#### Exercise details:
A verbatim printing of the entries that follow is needed; pictures must not appear in it.

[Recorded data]
**********

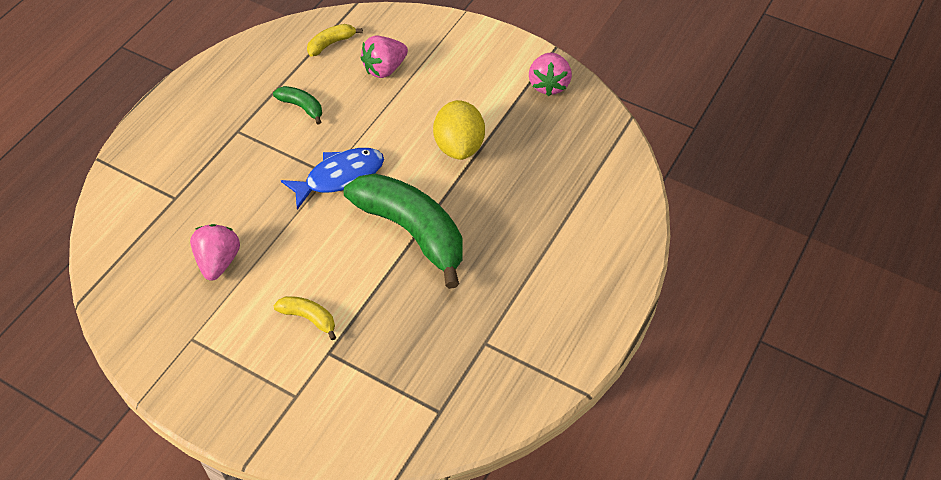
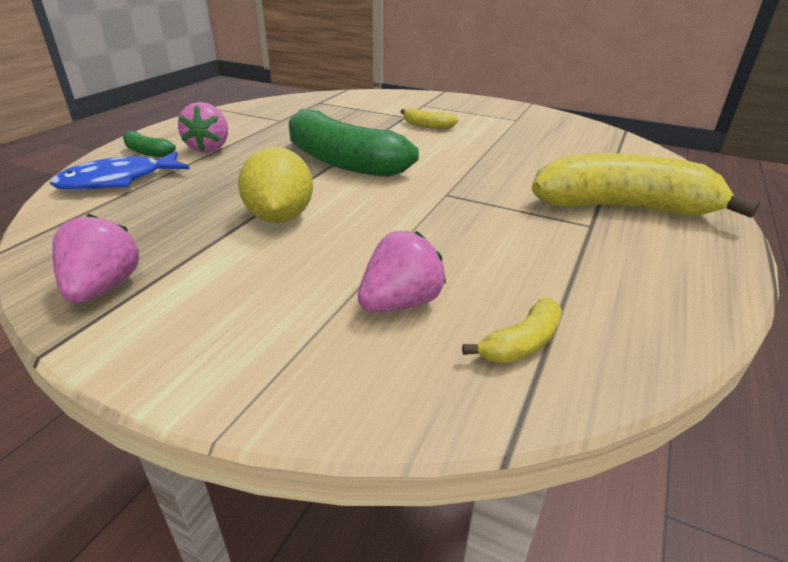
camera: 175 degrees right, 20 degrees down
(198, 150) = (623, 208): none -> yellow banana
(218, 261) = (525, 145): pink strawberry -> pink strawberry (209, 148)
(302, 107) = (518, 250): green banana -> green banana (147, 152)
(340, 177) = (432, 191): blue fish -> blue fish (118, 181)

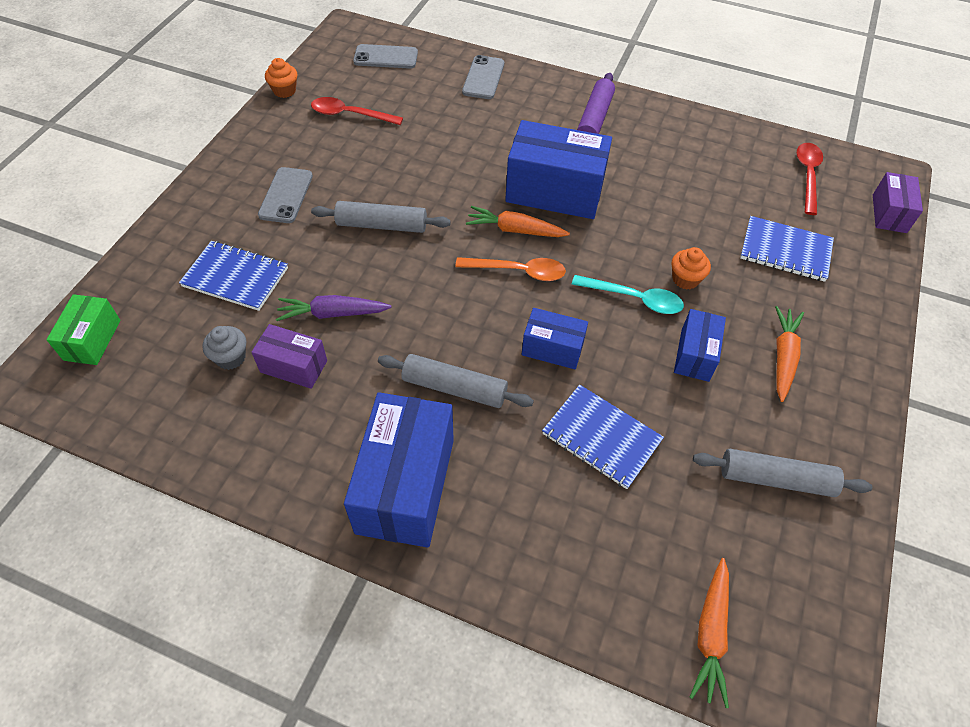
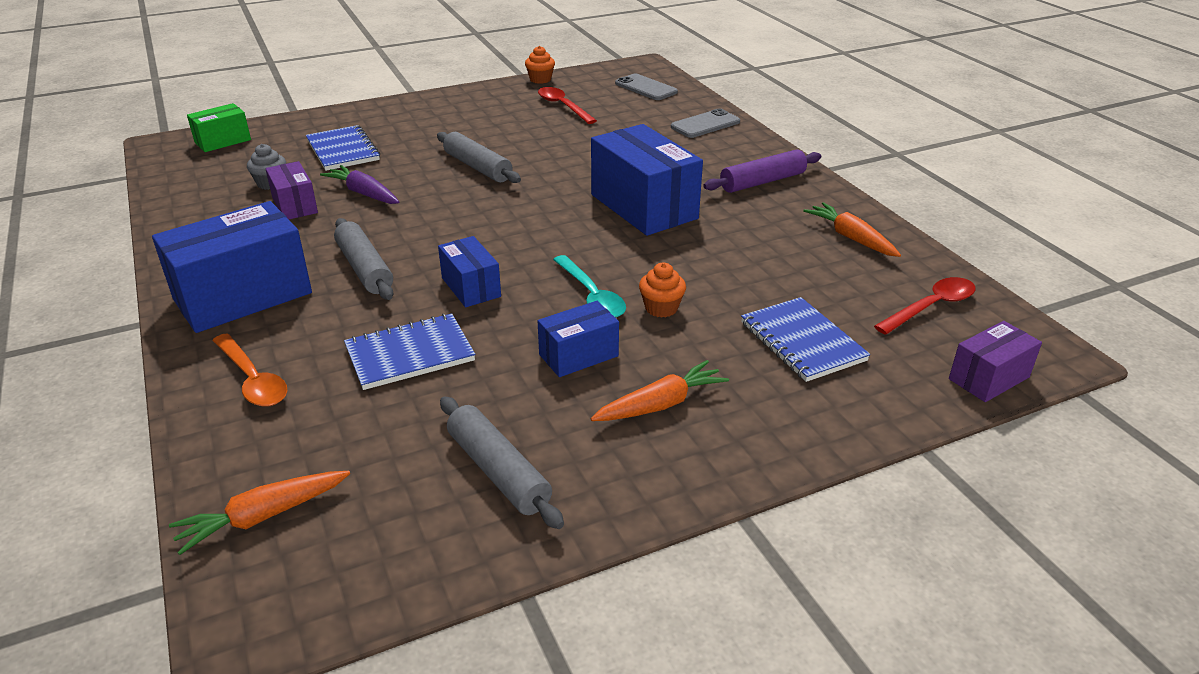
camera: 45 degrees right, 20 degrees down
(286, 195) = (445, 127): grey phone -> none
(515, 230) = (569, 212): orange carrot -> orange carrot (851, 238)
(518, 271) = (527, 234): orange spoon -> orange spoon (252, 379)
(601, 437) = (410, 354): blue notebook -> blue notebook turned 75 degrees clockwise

**********

#### Finished task:
camera: 175 degrees right, 20 degrees down
(198, 150) = (623, 208): none -> yellow banana
(218, 261) = (525, 145): pink strawberry -> pink strawberry (209, 148)
(302, 107) = (518, 250): green banana -> green banana (147, 152)
(340, 177) = (432, 191): blue fish -> blue fish (118, 181)

camera: 45 degrees right, 20 degrees down
(286, 195) = (445, 127): grey phone -> none
(515, 230) = (569, 212): orange carrot -> orange carrot (851, 238)
(518, 271) = (527, 234): orange spoon -> orange spoon (252, 379)
(601, 437) = (410, 354): blue notebook -> blue notebook turned 75 degrees clockwise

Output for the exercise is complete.